[Extracted data entries]
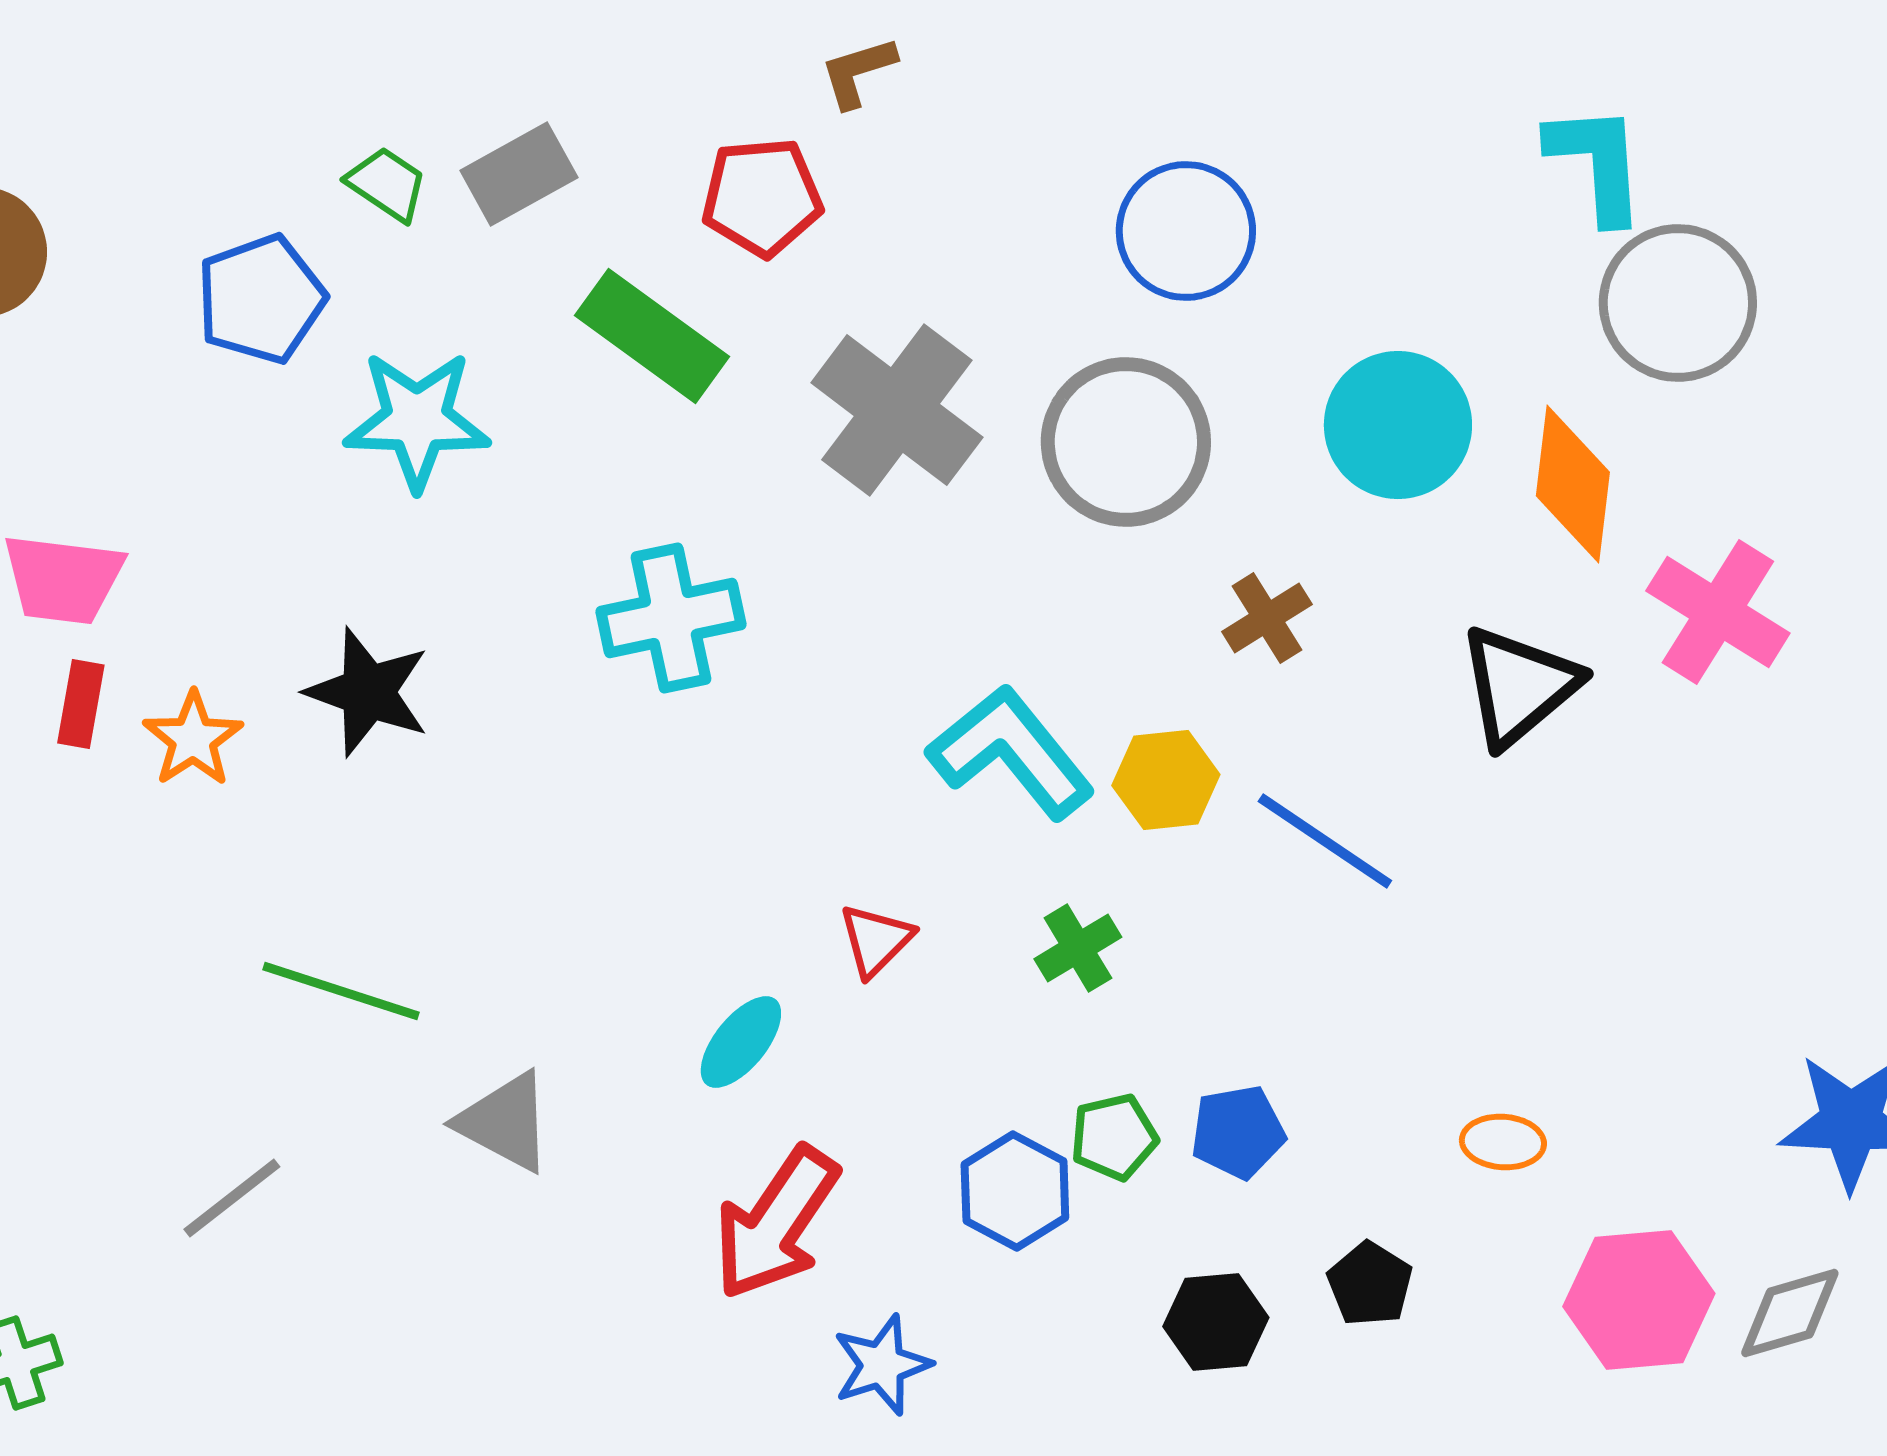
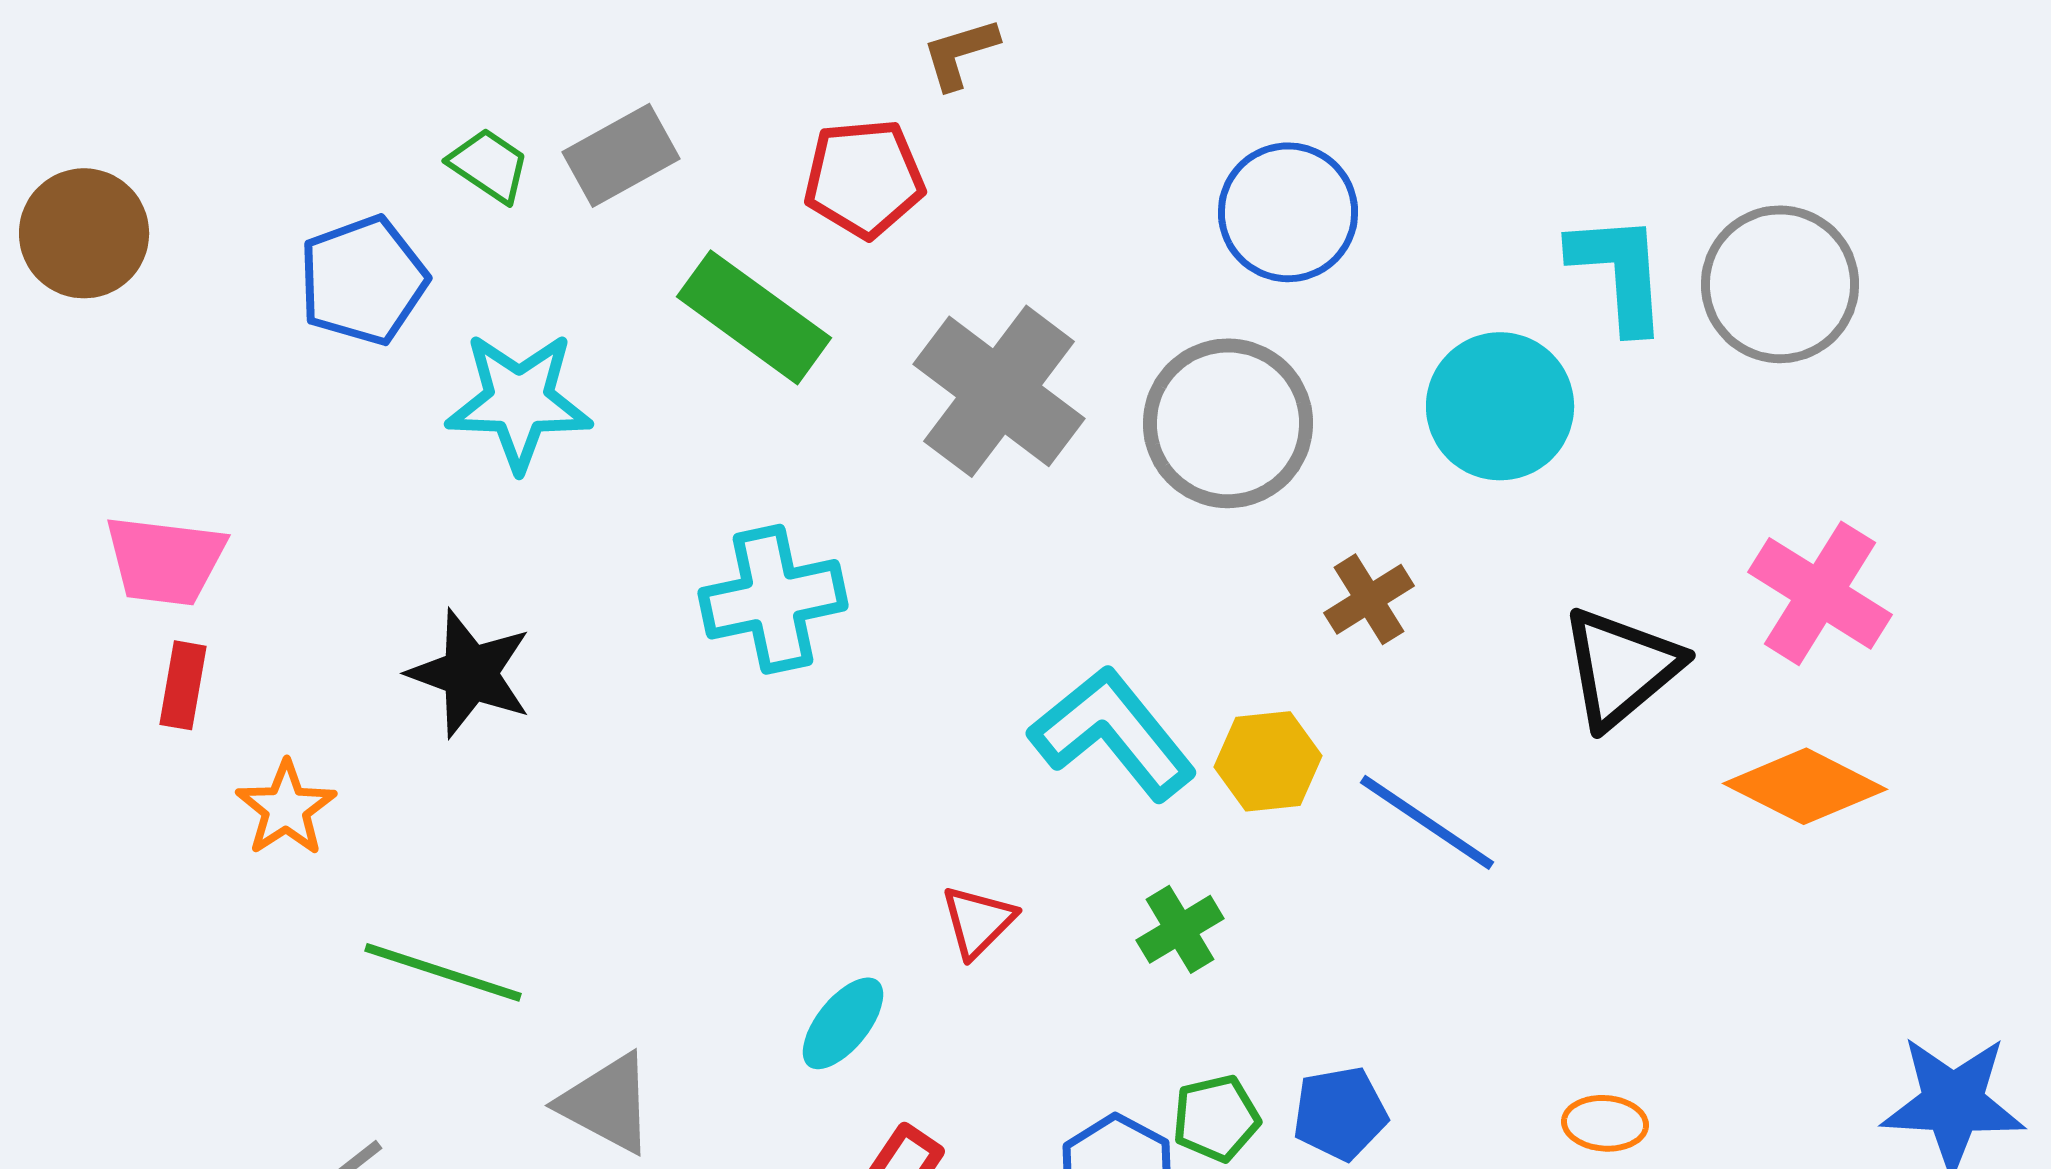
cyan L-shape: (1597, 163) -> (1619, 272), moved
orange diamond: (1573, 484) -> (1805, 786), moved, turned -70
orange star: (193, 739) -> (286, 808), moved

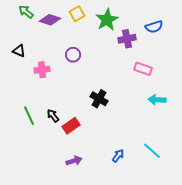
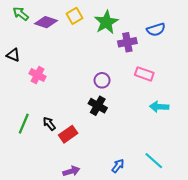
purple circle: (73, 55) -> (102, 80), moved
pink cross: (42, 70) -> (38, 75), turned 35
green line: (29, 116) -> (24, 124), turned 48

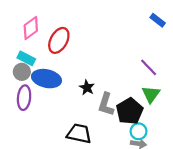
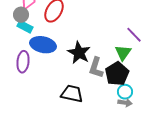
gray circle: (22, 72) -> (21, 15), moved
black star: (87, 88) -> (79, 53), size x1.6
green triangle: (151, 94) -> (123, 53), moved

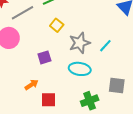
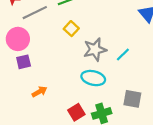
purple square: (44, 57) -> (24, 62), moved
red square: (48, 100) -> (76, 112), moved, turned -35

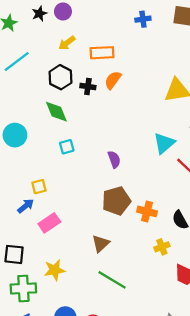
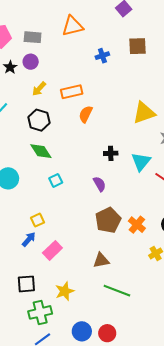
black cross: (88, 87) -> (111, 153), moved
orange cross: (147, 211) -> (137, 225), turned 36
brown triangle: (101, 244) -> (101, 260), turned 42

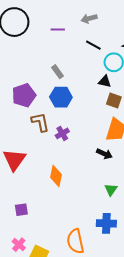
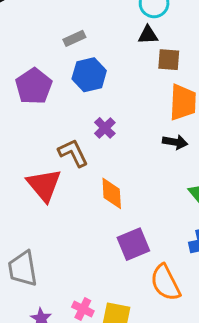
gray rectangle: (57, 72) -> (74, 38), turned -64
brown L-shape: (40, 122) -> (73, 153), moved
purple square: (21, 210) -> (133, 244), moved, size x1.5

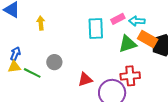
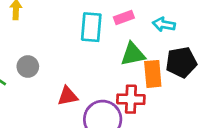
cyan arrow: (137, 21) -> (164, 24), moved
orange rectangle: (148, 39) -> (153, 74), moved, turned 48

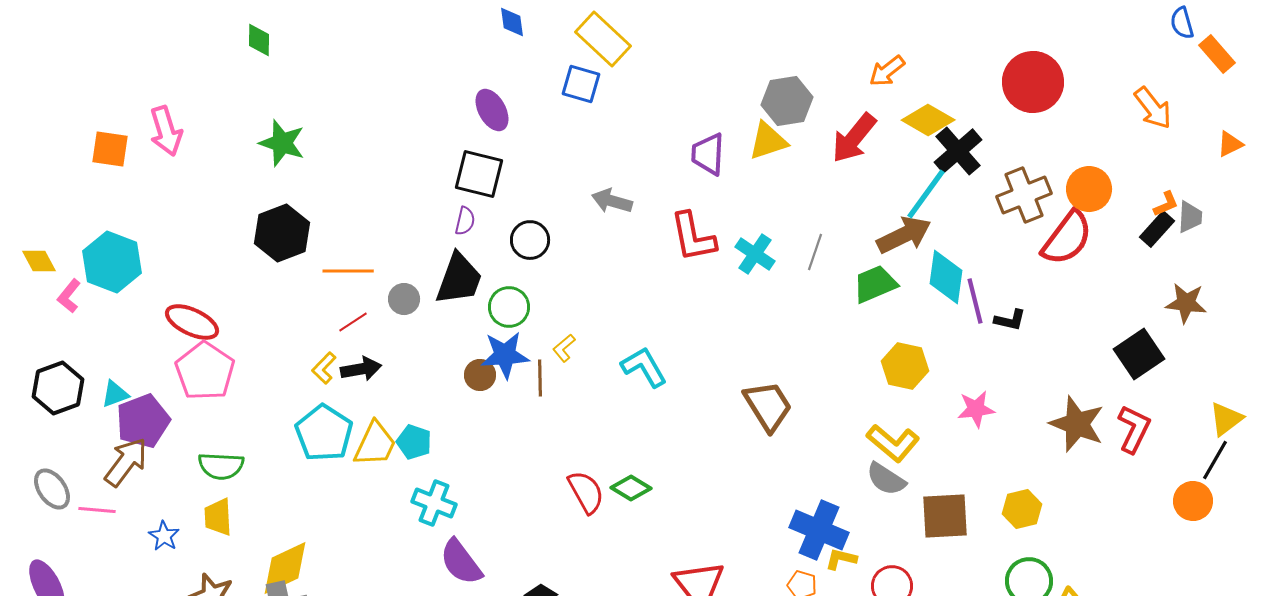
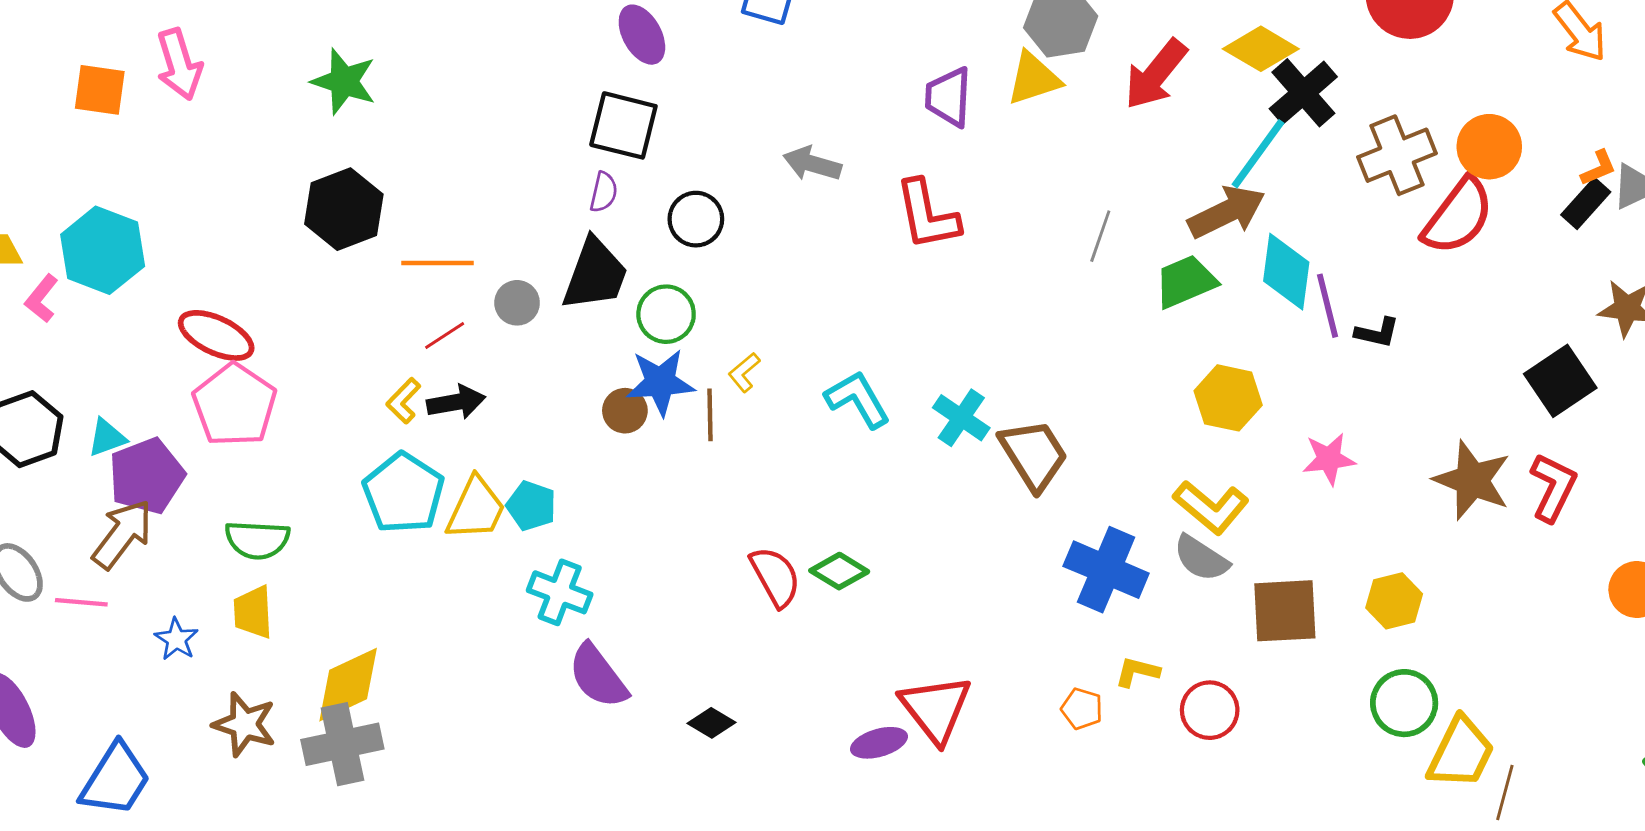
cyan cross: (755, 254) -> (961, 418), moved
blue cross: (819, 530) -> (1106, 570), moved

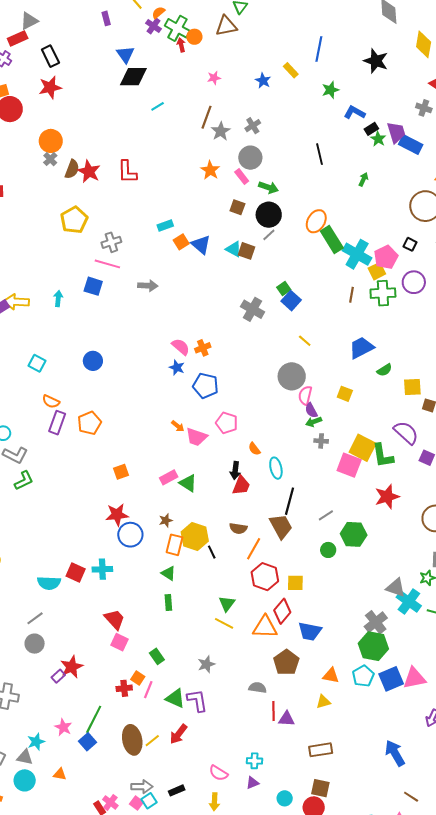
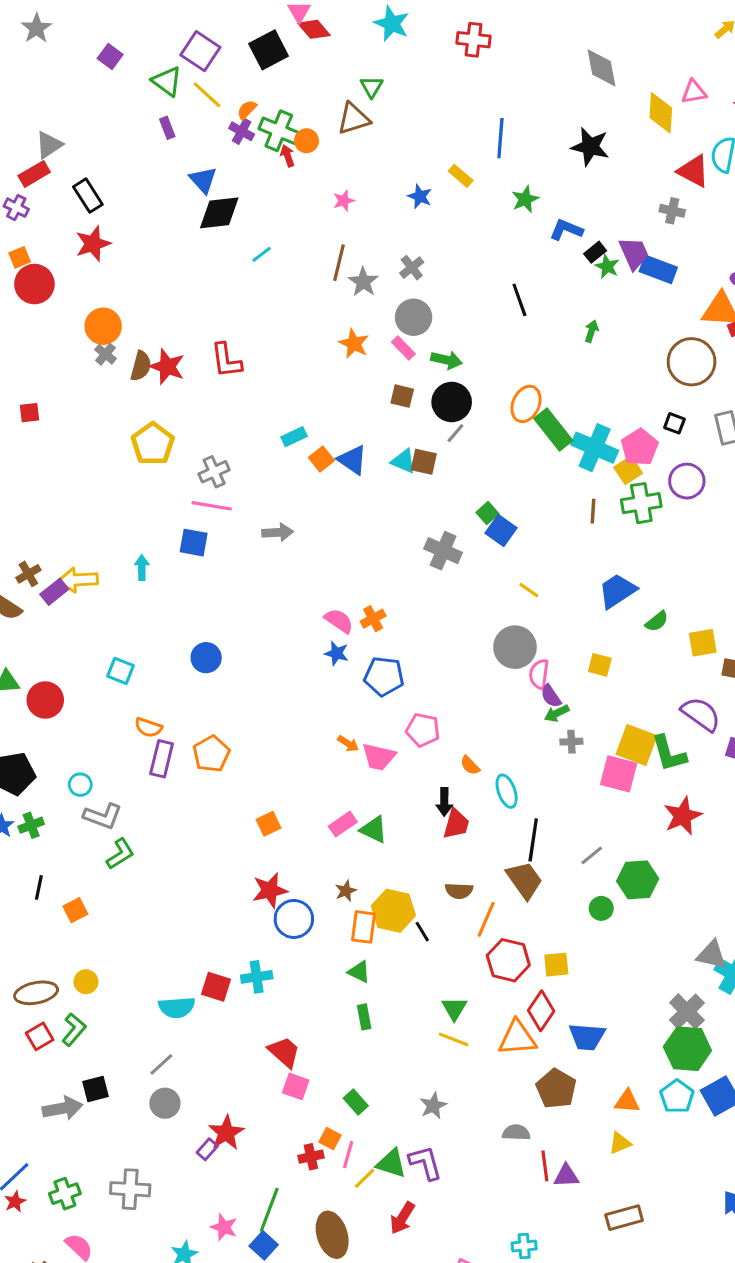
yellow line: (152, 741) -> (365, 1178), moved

• [Exercise]
Transcribe every record above exactly as written, leaving out any pictures.

• [Exercise output]
cyan L-shape: (1597, 163) -> (1619, 272), moved
orange diamond: (1573, 484) -> (1805, 786), moved, turned -70
orange star: (193, 739) -> (286, 808), moved

purple circle: (73, 55) -> (102, 80), moved
pink cross: (42, 70) -> (38, 75), turned 35
green line: (29, 116) -> (24, 124), turned 48

gray circle: (22, 72) -> (21, 15), moved
black star: (87, 88) -> (79, 53), size x1.6
green triangle: (151, 94) -> (123, 53), moved

purple square: (44, 57) -> (24, 62), moved
red square: (48, 100) -> (76, 112), moved, turned -35

black cross: (88, 87) -> (111, 153), moved
orange cross: (147, 211) -> (137, 225), turned 36
brown triangle: (101, 244) -> (101, 260), turned 42

gray rectangle: (57, 72) -> (74, 38), turned -64
brown L-shape: (40, 122) -> (73, 153), moved
purple square: (21, 210) -> (133, 244), moved, size x1.5

cyan arrow: (137, 21) -> (164, 24), moved
orange rectangle: (148, 39) -> (153, 74), moved, turned 48

cyan cross: (755, 254) -> (961, 418), moved
blue cross: (819, 530) -> (1106, 570), moved

yellow line: (152, 741) -> (365, 1178), moved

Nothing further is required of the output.